Records drawn from a dataset:
================================

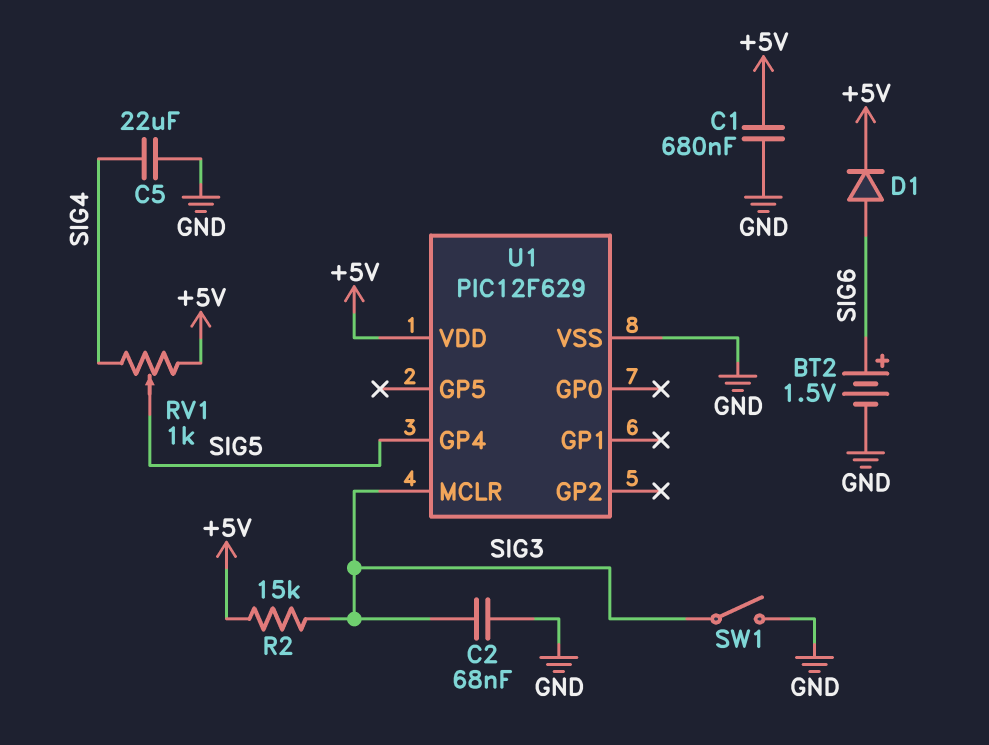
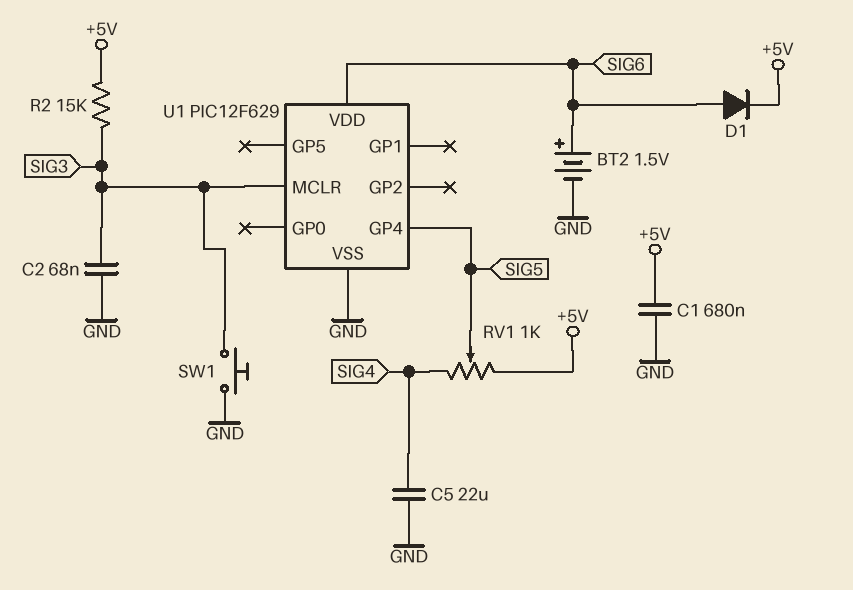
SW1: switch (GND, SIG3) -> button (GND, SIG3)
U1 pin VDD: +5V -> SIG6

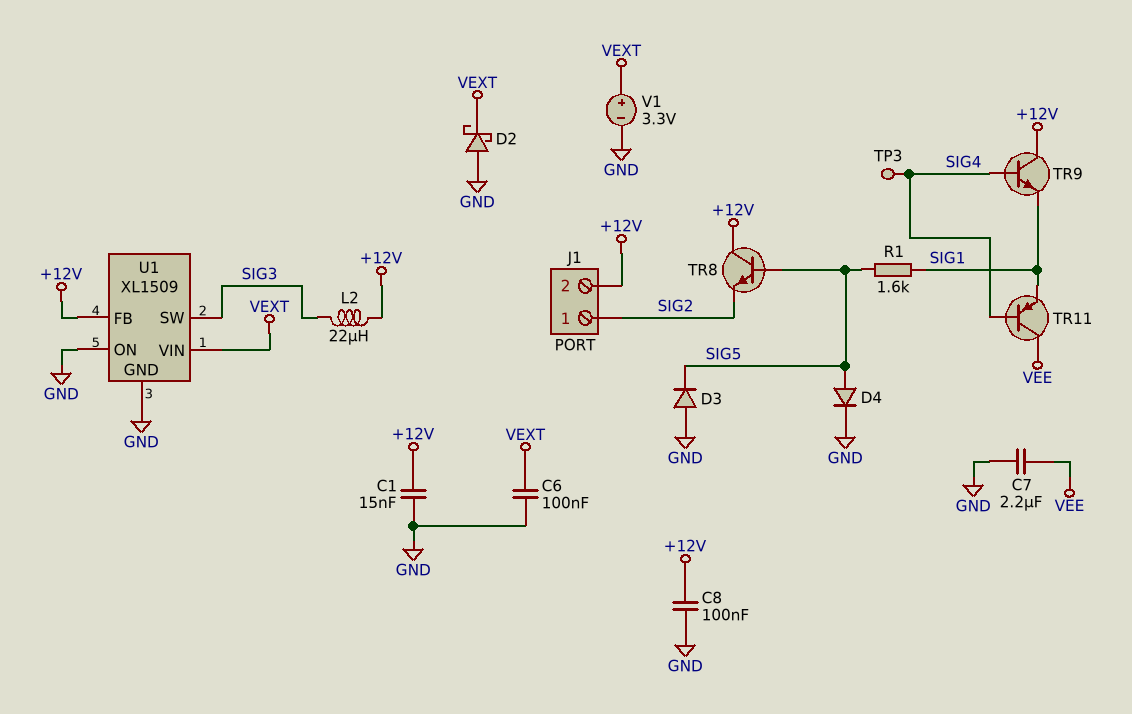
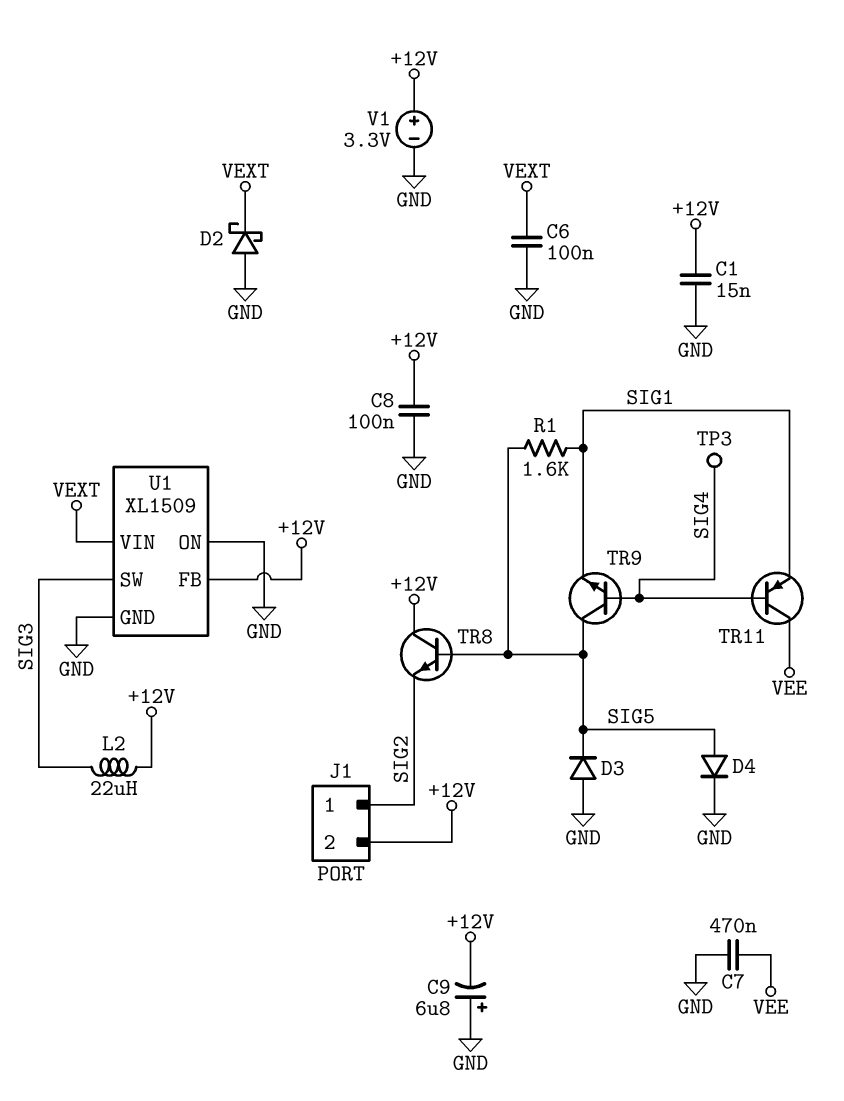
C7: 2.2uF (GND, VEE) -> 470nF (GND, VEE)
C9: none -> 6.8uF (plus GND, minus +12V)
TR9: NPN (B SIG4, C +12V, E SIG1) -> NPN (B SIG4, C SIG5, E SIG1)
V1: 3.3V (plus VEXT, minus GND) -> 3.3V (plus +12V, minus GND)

================================

I'd like the data above duplicated exactly, with no pictures included.

SW1: switch (GND, SIG3) -> button (GND, SIG3)
U1 pin VDD: +5V -> SIG6

C7: 2.2uF (GND, VEE) -> 470nF (GND, VEE)
C9: none -> 6.8uF (plus GND, minus +12V)
TR9: NPN (B SIG4, C +12V, E SIG1) -> NPN (B SIG4, C SIG5, E SIG1)
V1: 3.3V (plus VEXT, minus GND) -> 3.3V (plus +12V, minus GND)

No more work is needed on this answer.